Exercise
Pictures are to be left out, but please repeat each record exactly.

Collected data:

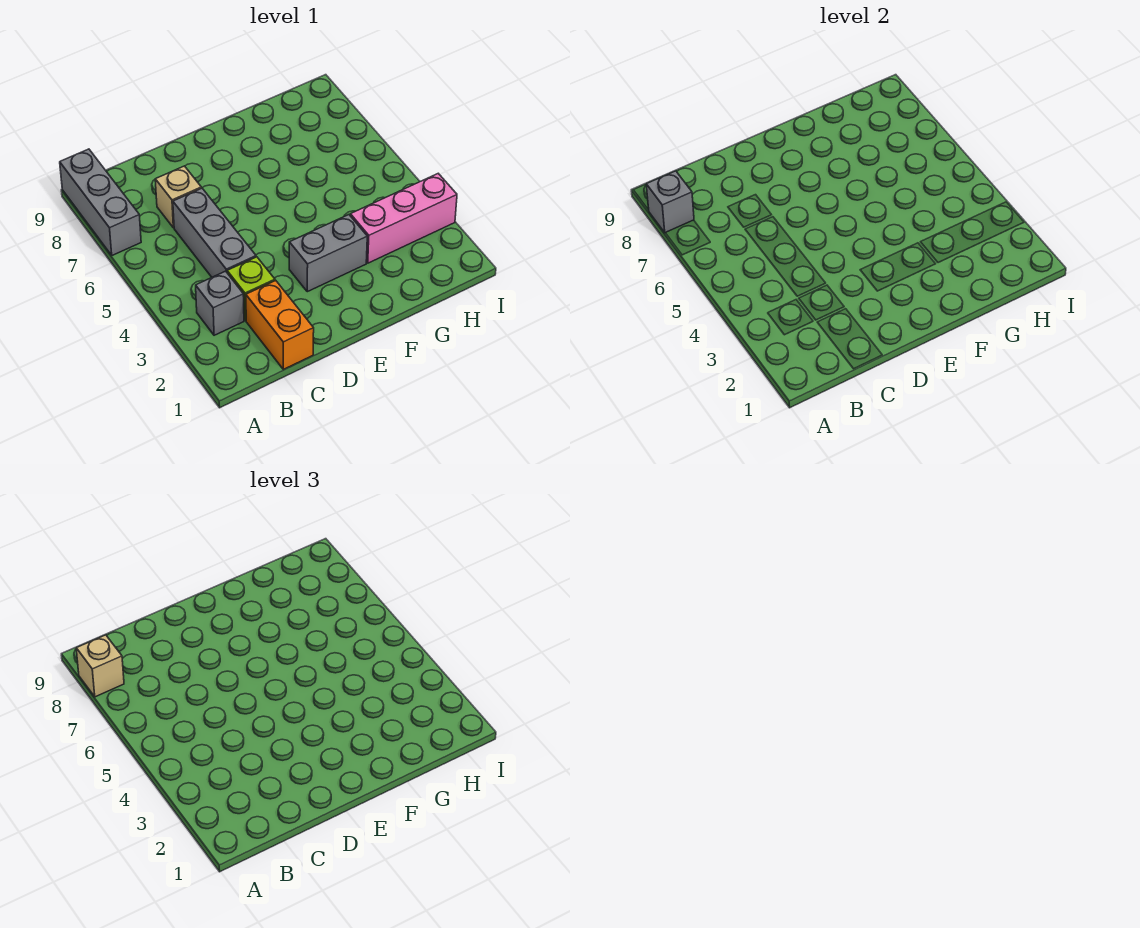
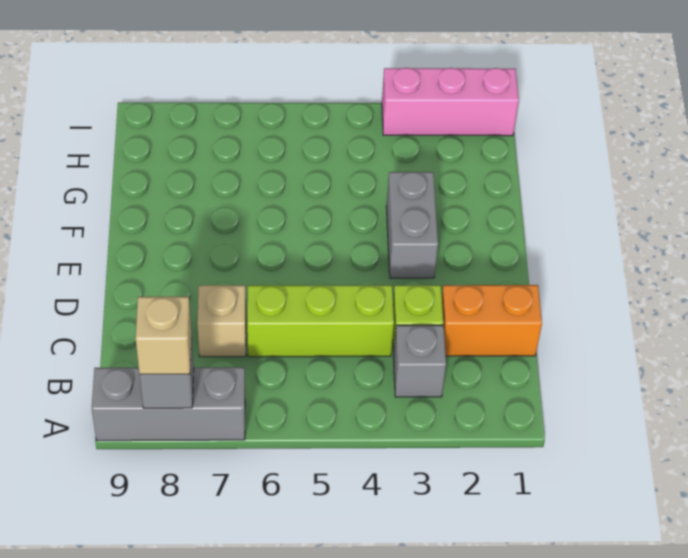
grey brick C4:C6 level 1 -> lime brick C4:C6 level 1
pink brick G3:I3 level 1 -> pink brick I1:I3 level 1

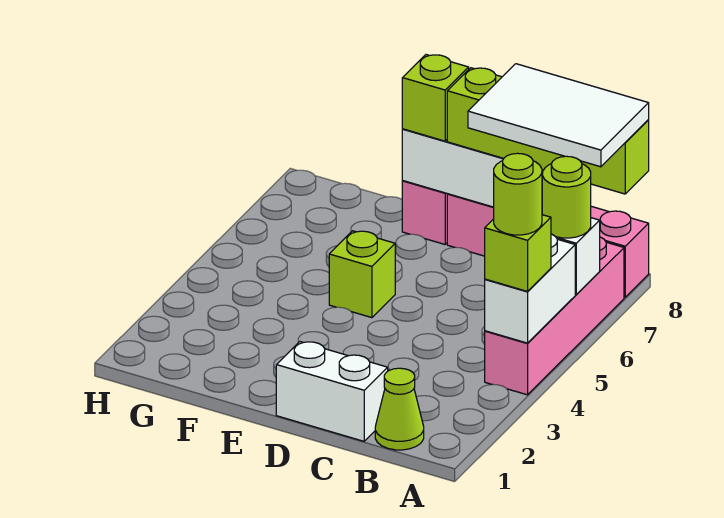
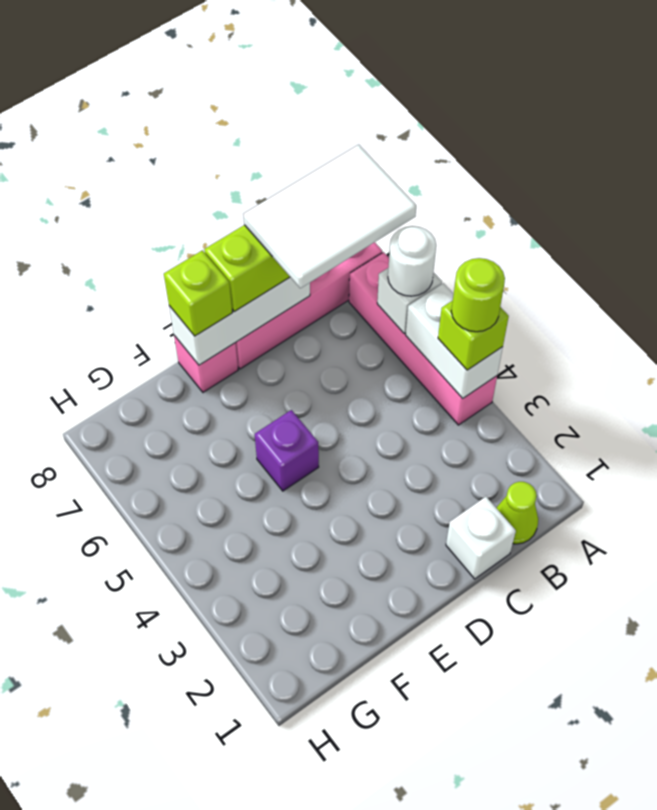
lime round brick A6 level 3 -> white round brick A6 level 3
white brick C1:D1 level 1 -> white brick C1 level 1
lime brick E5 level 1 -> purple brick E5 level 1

Problem solution
grey brick C4:C6 level 1 -> lime brick C4:C6 level 1
pink brick G3:I3 level 1 -> pink brick I1:I3 level 1

lime round brick A6 level 3 -> white round brick A6 level 3
white brick C1:D1 level 1 -> white brick C1 level 1
lime brick E5 level 1 -> purple brick E5 level 1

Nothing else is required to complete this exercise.